=== How to complete this task ===
Some entries follow. Reproduce exactly the lines starting at the one with "brown glasses: 4 -> 3" and stopping after the one with "purple glasses: 1 -> 4".

*** Opening Data supplied ***

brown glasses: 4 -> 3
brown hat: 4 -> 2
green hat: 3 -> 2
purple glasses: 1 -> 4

*** Closing Data supplied ***
*** Opening Data supplied ***

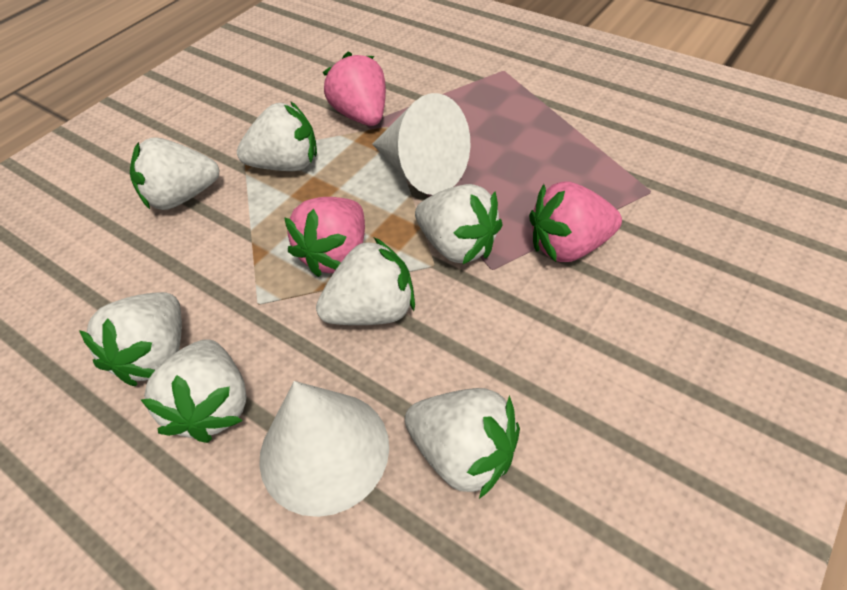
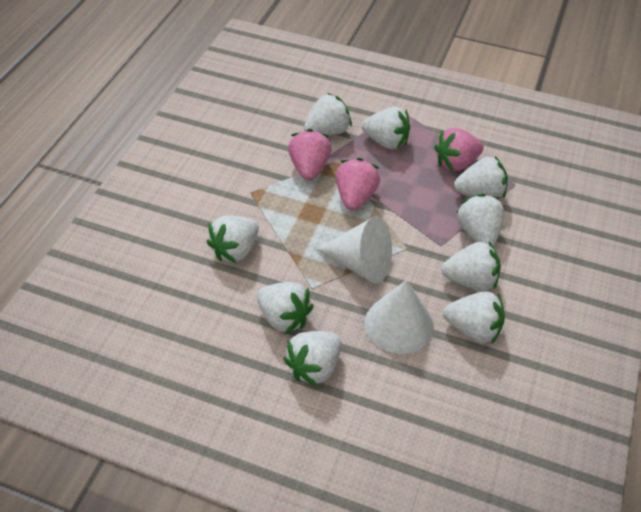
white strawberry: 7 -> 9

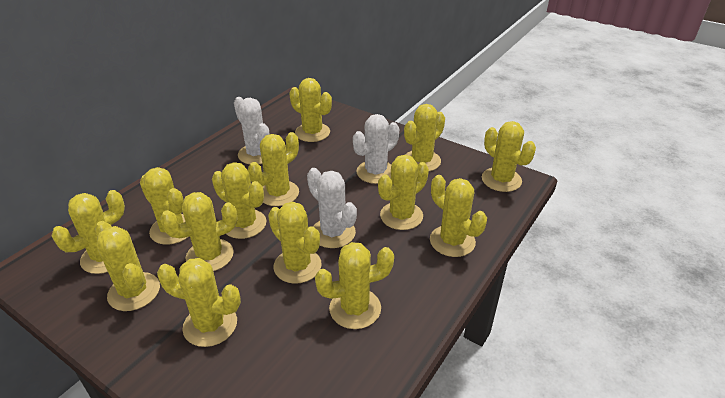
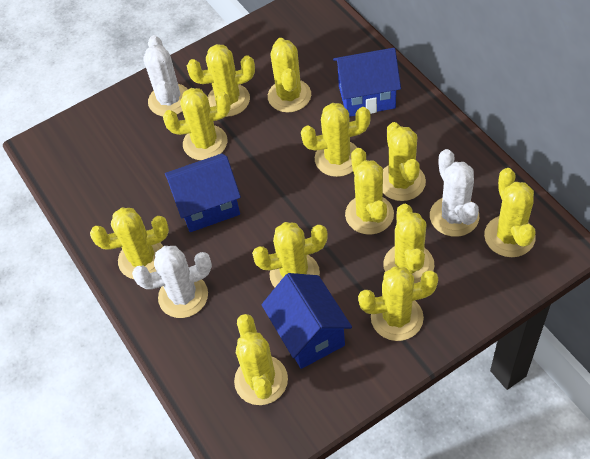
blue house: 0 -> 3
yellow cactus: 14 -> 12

*** Closing Data supplied ***

=== Written answer ===
brown glasses: 4 -> 3
brown hat: 4 -> 2
green hat: 3 -> 2
purple glasses: 1 -> 4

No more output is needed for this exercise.